*** Opening RECORDS ***

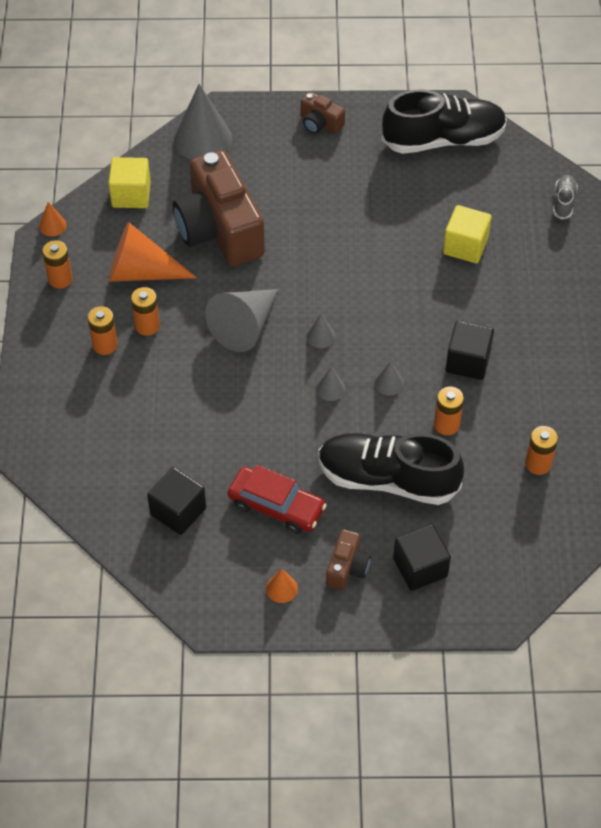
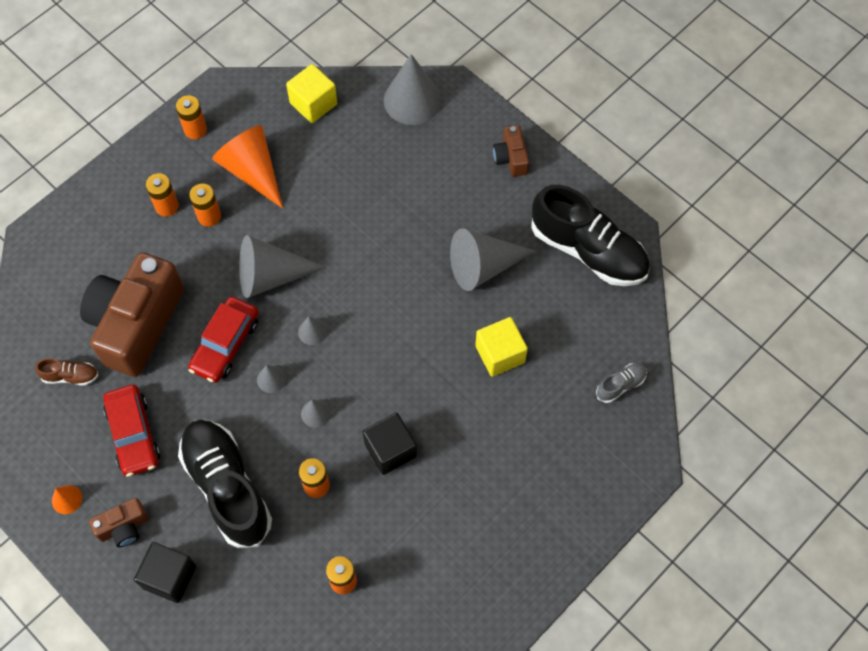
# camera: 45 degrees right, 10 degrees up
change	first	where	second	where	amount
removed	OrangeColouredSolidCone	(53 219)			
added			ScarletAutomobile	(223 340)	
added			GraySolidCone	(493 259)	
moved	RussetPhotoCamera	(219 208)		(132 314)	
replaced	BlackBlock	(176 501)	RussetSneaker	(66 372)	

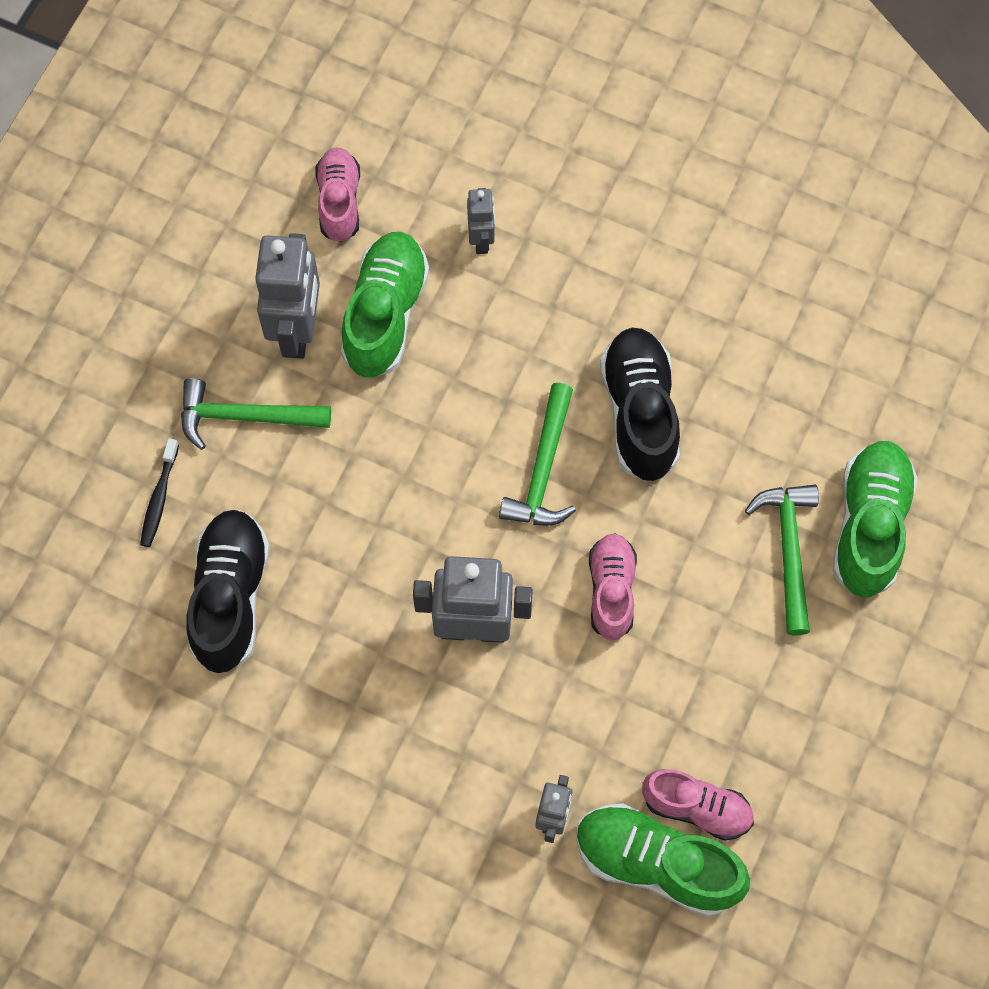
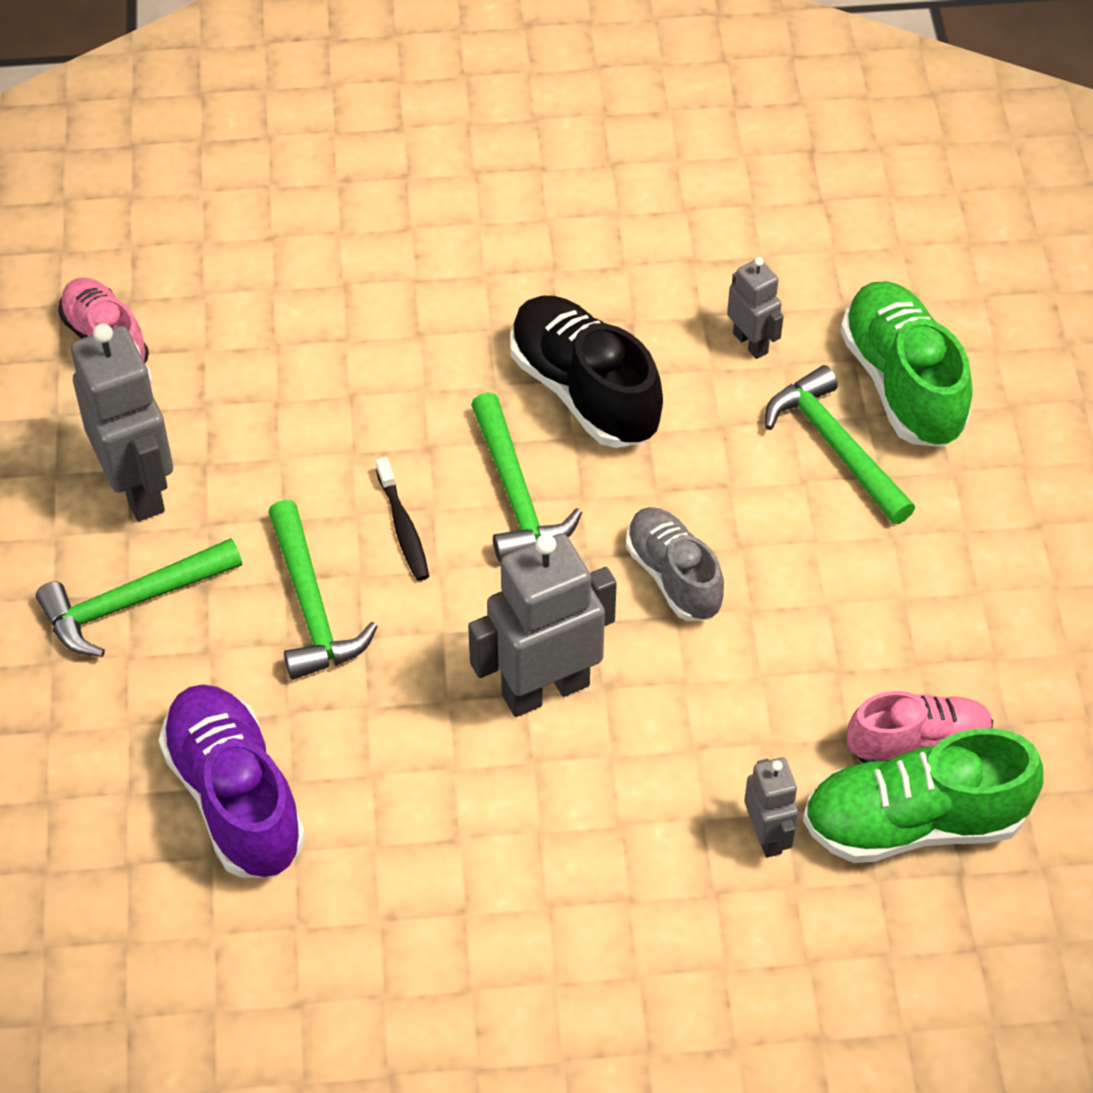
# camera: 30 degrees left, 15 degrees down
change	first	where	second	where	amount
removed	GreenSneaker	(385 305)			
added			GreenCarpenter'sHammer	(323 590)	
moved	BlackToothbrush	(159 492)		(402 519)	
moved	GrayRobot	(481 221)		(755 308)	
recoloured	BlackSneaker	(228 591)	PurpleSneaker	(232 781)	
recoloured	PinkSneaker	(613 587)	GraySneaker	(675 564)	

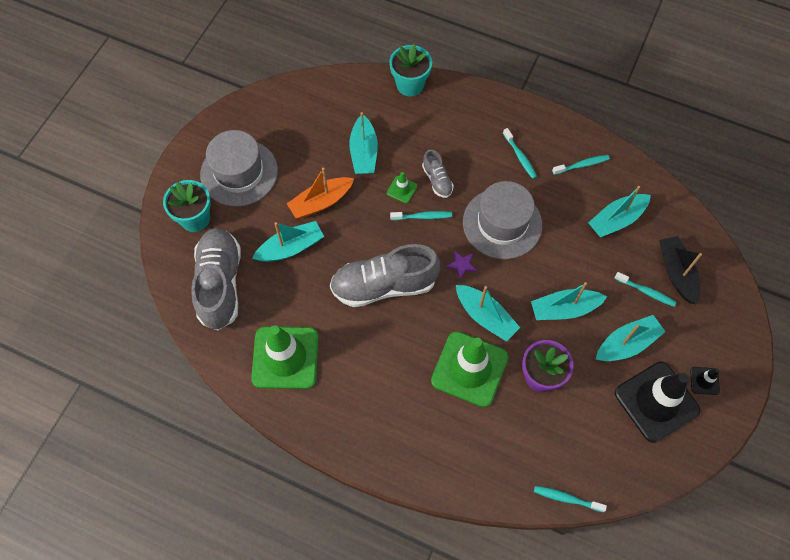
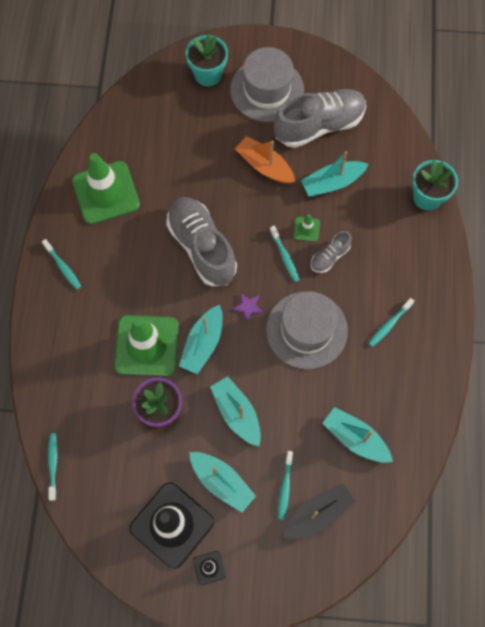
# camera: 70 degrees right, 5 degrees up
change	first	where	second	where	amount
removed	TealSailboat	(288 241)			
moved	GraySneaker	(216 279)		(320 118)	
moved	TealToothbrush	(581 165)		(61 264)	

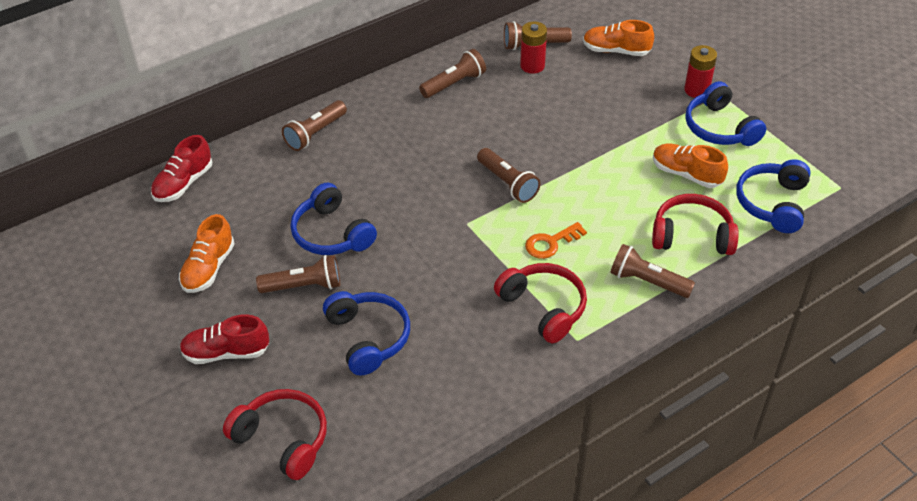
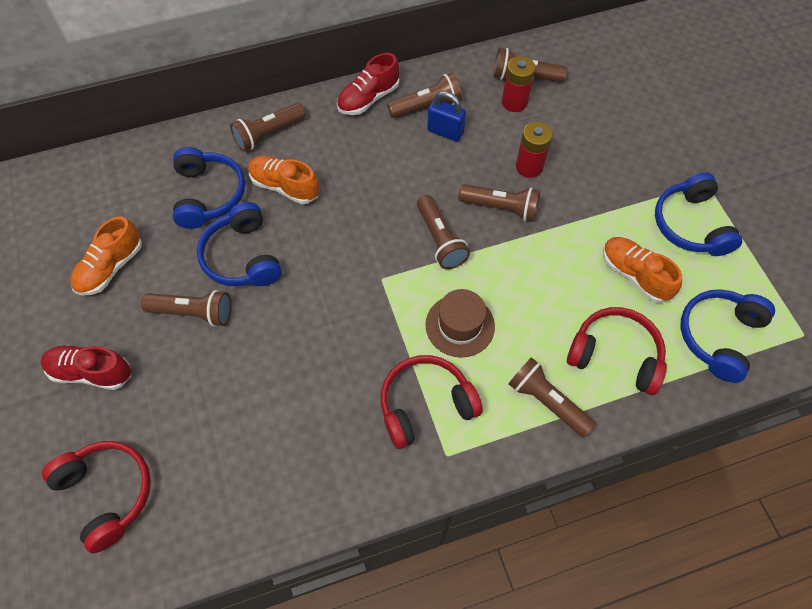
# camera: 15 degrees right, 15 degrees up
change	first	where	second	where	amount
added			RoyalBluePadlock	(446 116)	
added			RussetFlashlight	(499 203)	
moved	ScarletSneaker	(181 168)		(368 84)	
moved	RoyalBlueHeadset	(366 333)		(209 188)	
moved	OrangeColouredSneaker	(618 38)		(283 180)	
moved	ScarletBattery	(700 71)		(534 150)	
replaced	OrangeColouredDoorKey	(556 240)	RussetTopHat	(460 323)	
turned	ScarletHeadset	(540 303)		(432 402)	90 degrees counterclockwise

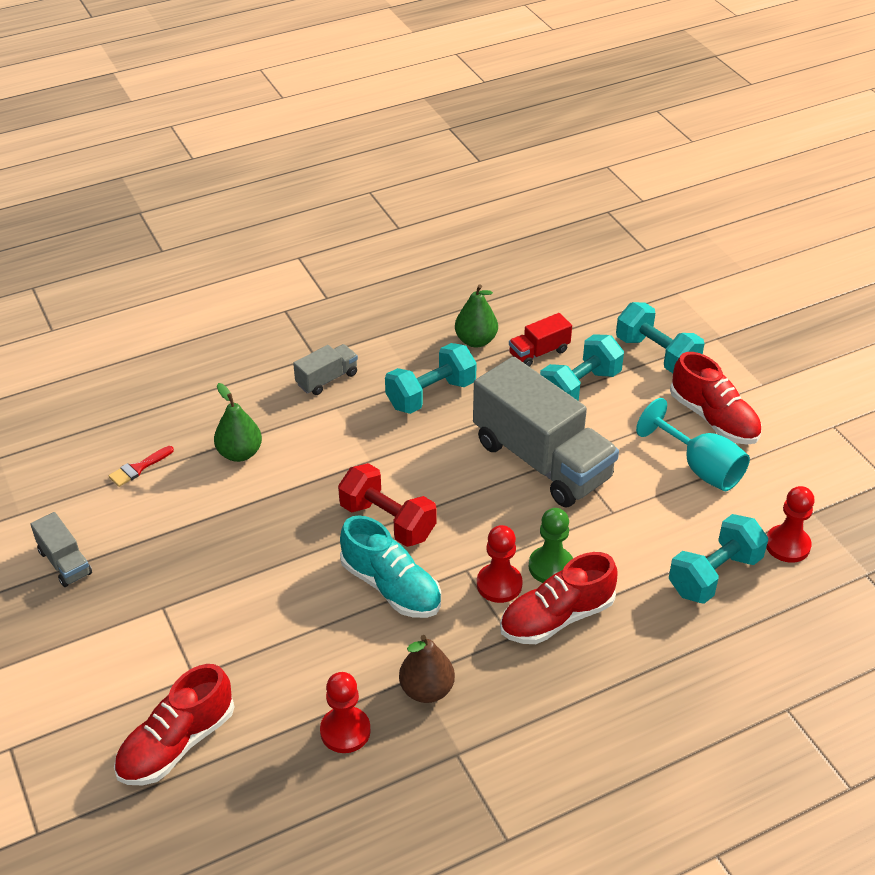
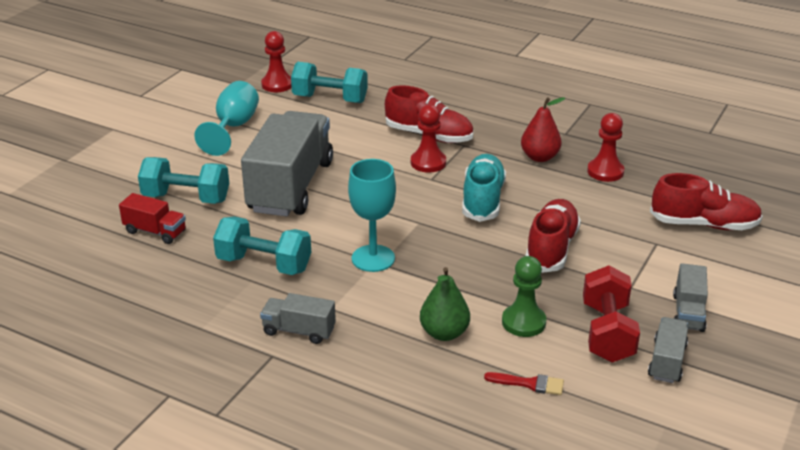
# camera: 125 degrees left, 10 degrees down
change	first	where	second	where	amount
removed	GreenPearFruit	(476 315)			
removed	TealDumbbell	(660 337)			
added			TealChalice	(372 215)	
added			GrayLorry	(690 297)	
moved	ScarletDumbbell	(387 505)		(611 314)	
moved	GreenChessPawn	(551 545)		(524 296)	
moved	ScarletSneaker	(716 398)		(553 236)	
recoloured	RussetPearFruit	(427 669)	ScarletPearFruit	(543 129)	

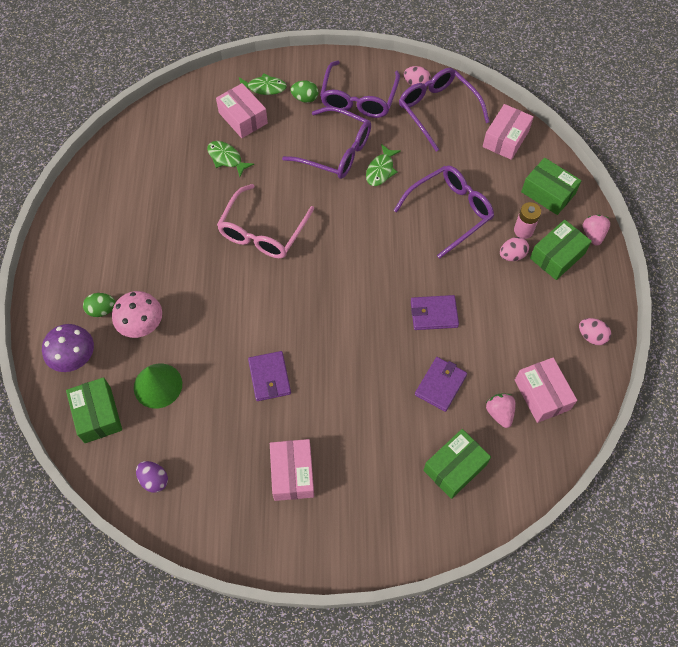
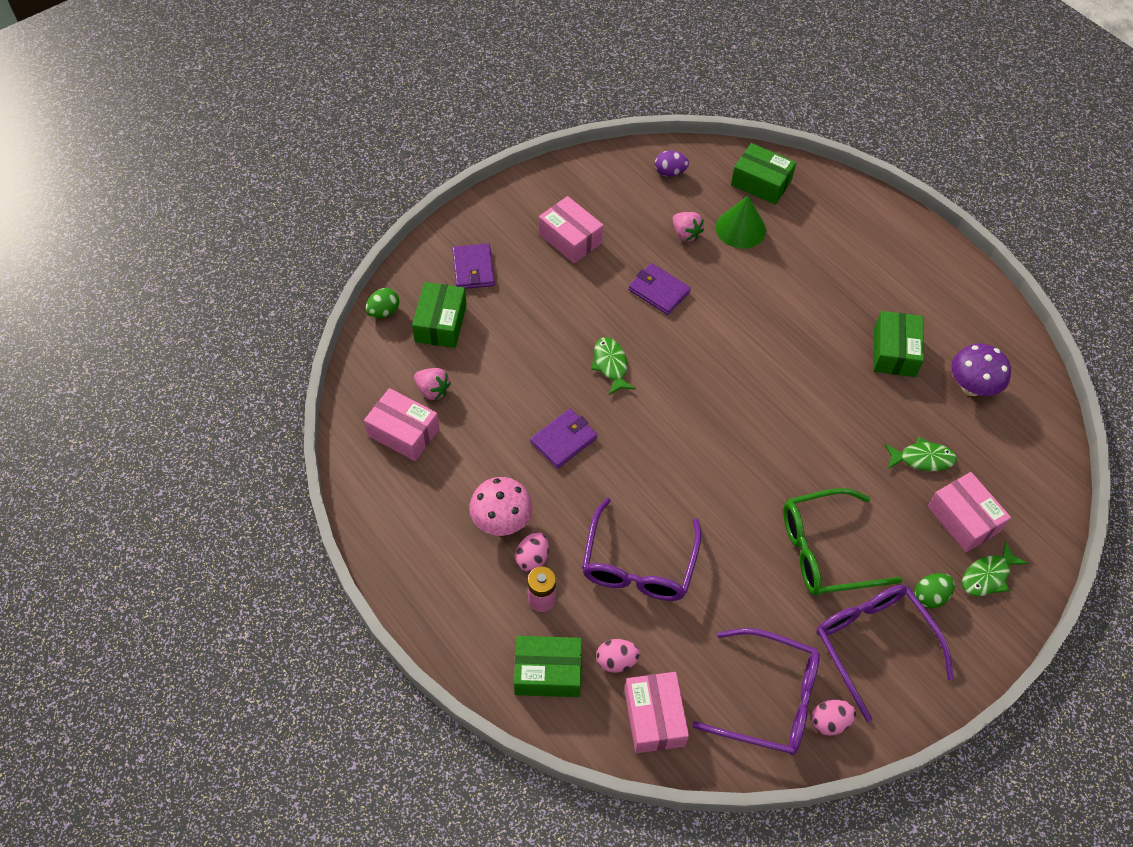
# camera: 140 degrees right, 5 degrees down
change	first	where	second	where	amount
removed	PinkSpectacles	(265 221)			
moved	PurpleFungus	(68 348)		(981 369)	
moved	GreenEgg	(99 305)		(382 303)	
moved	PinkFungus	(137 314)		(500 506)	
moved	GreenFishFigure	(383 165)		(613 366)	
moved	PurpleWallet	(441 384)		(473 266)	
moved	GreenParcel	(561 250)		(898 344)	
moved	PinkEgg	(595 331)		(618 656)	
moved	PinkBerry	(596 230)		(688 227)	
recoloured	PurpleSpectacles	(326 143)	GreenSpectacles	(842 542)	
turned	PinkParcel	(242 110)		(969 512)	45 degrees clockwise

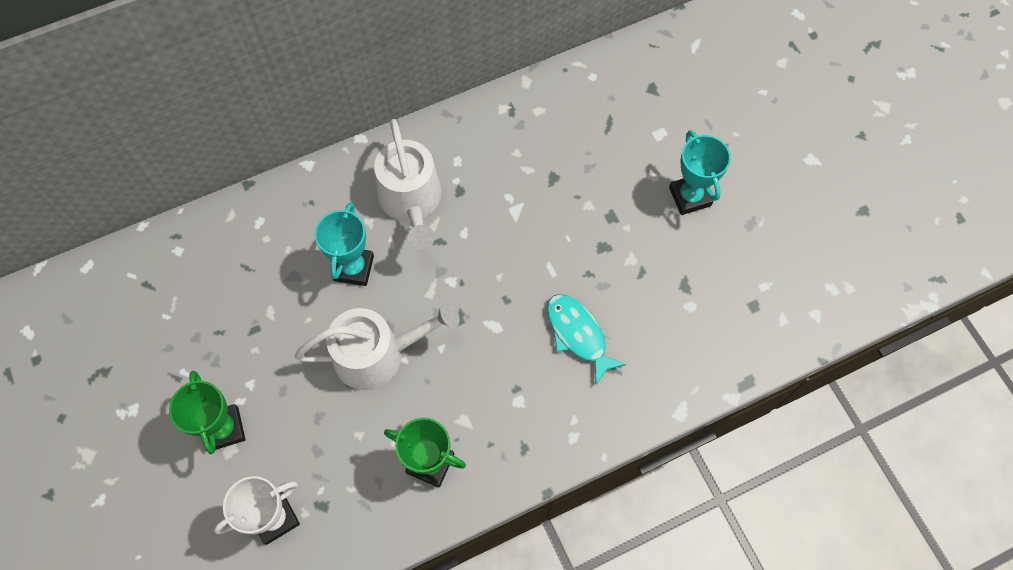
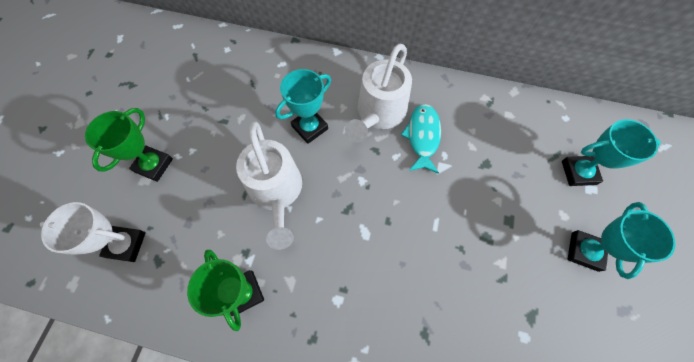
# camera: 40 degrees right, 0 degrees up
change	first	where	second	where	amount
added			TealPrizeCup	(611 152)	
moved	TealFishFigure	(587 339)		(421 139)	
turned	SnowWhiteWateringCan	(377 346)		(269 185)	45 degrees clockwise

*** Closing RECORDS ***

◆ WORK ITEM: Print every entry exactly; omit the pictures.

◆ COMPLETED TASK:
# camera: 45 degrees right, 10 degrees up
change	first	where	second	where	amount
removed	OrangeColouredSolidCone	(53 219)			
added			ScarletAutomobile	(223 340)	
added			GraySolidCone	(493 259)	
moved	RussetPhotoCamera	(219 208)		(132 314)	
replaced	BlackBlock	(176 501)	RussetSneaker	(66 372)	

# camera: 30 degrees left, 15 degrees down
change	first	where	second	where	amount
removed	GreenSneaker	(385 305)			
added			GreenCarpenter'sHammer	(323 590)	
moved	BlackToothbrush	(159 492)		(402 519)	
moved	GrayRobot	(481 221)		(755 308)	
recoloured	BlackSneaker	(228 591)	PurpleSneaker	(232 781)	
recoloured	PinkSneaker	(613 587)	GraySneaker	(675 564)	

# camera: 70 degrees right, 5 degrees up
change	first	where	second	where	amount
removed	TealSailboat	(288 241)			
moved	GraySneaker	(216 279)		(320 118)	
moved	TealToothbrush	(581 165)		(61 264)	

# camera: 15 degrees right, 15 degrees up
change	first	where	second	where	amount
added			RoyalBluePadlock	(446 116)	
added			RussetFlashlight	(499 203)	
moved	ScarletSneaker	(181 168)		(368 84)	
moved	RoyalBlueHeadset	(366 333)		(209 188)	
moved	OrangeColouredSneaker	(618 38)		(283 180)	
moved	ScarletBattery	(700 71)		(534 150)	
replaced	OrangeColouredDoorKey	(556 240)	RussetTopHat	(460 323)	
turned	ScarletHeadset	(540 303)		(432 402)	90 degrees counterclockwise

# camera: 125 degrees left, 10 degrees down
change	first	where	second	where	amount
removed	GreenPearFruit	(476 315)			
removed	TealDumbbell	(660 337)			
added			TealChalice	(372 215)	
added			GrayLorry	(690 297)	
moved	ScarletDumbbell	(387 505)		(611 314)	
moved	GreenChessPawn	(551 545)		(524 296)	
moved	ScarletSneaker	(716 398)		(553 236)	
recoloured	RussetPearFruit	(427 669)	ScarletPearFruit	(543 129)	

# camera: 140 degrees right, 5 degrees down
change	first	where	second	where	amount
removed	PinkSpectacles	(265 221)			
moved	PurpleFungus	(68 348)		(981 369)	
moved	GreenEgg	(99 305)		(382 303)	
moved	PinkFungus	(137 314)		(500 506)	
moved	GreenFishFigure	(383 165)		(613 366)	
moved	PurpleWallet	(441 384)		(473 266)	
moved	GreenParcel	(561 250)		(898 344)	
moved	PinkEgg	(595 331)		(618 656)	
moved	PinkBerry	(596 230)		(688 227)	
recoloured	PurpleSpectacles	(326 143)	GreenSpectacles	(842 542)	
turned	PinkParcel	(242 110)		(969 512)	45 degrees clockwise

# camera: 40 degrees right, 0 degrees up
change	first	where	second	where	amount
added			TealPrizeCup	(611 152)	
moved	TealFishFigure	(587 339)		(421 139)	
turned	SnowWhiteWateringCan	(377 346)		(269 185)	45 degrees clockwise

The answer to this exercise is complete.